> TASK STATEMENT: Go through the data and report each line that holds the string "orange".

> INPUT RECORDS:
◆ ◆ ◆ ◆

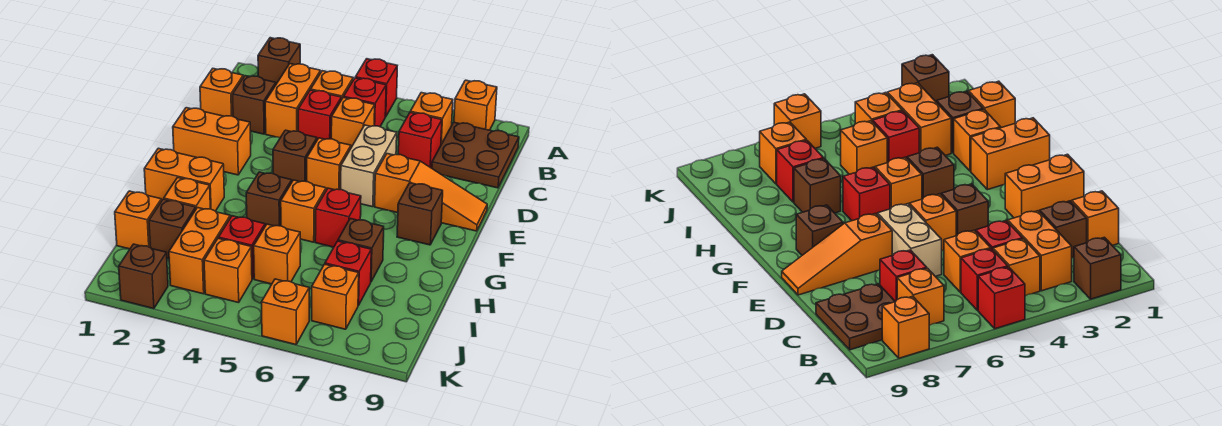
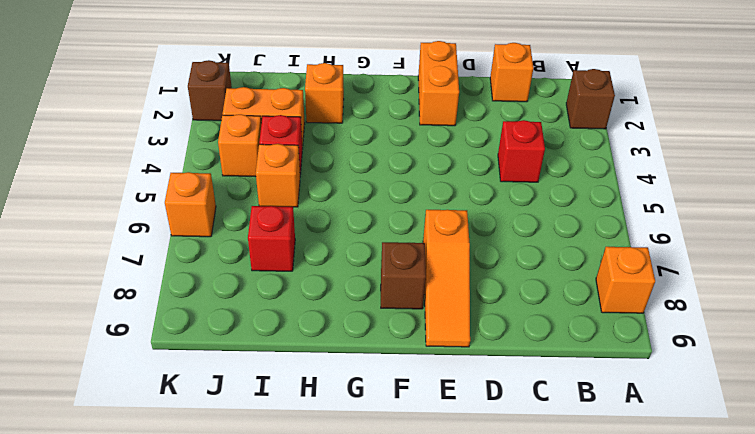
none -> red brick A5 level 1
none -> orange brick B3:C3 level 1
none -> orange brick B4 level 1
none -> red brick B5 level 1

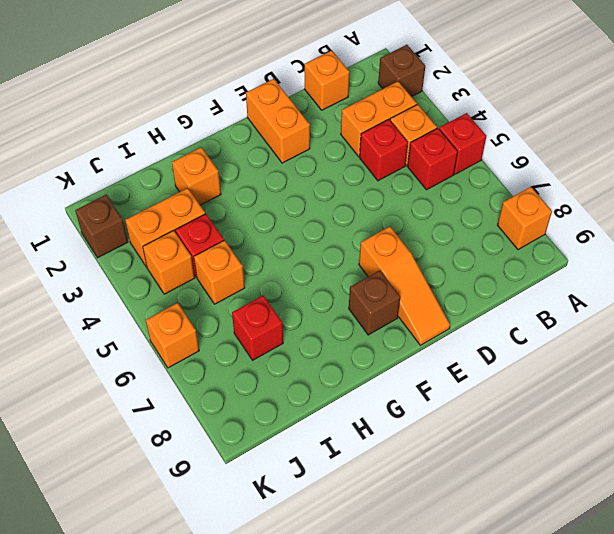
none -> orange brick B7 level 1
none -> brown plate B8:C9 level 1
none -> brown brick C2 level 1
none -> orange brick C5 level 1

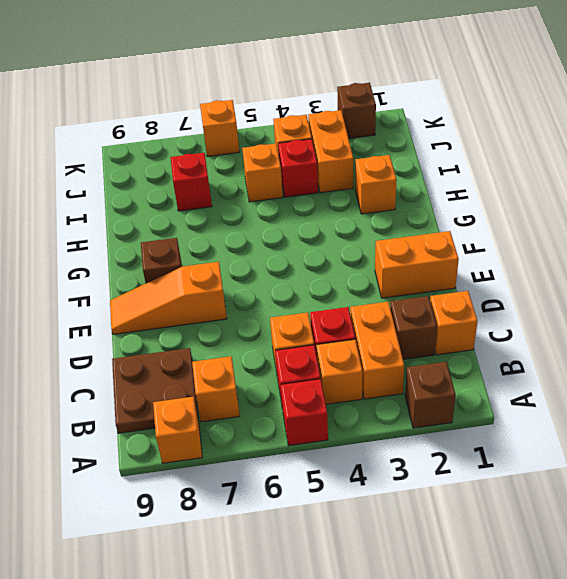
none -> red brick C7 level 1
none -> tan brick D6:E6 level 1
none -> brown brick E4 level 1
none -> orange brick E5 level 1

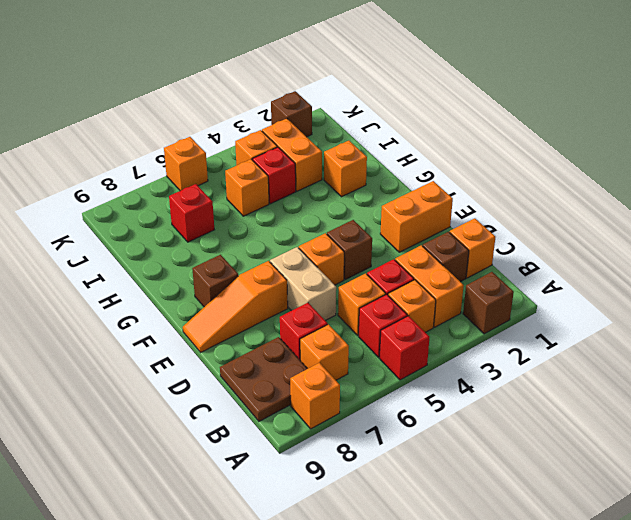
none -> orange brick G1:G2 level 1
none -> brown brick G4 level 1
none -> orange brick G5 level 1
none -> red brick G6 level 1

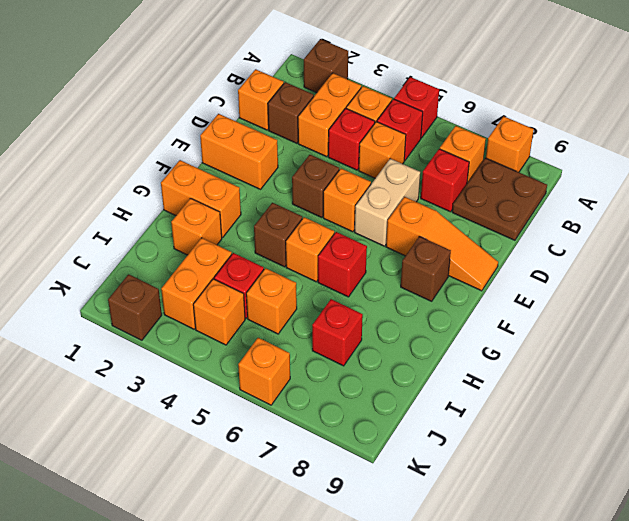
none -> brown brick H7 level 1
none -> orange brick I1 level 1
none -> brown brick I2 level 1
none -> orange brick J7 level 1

◆ ◆ ◆ ◆

> OUTPUT FOR THIS TASK:
none -> orange brick B3:C3 level 1
none -> orange brick B4 level 1
none -> orange brick B7 level 1
none -> orange brick C5 level 1
none -> orange brick E5 level 1
none -> orange brick G1:G2 level 1
none -> orange brick G5 level 1
none -> orange brick I1 level 1
none -> orange brick J7 level 1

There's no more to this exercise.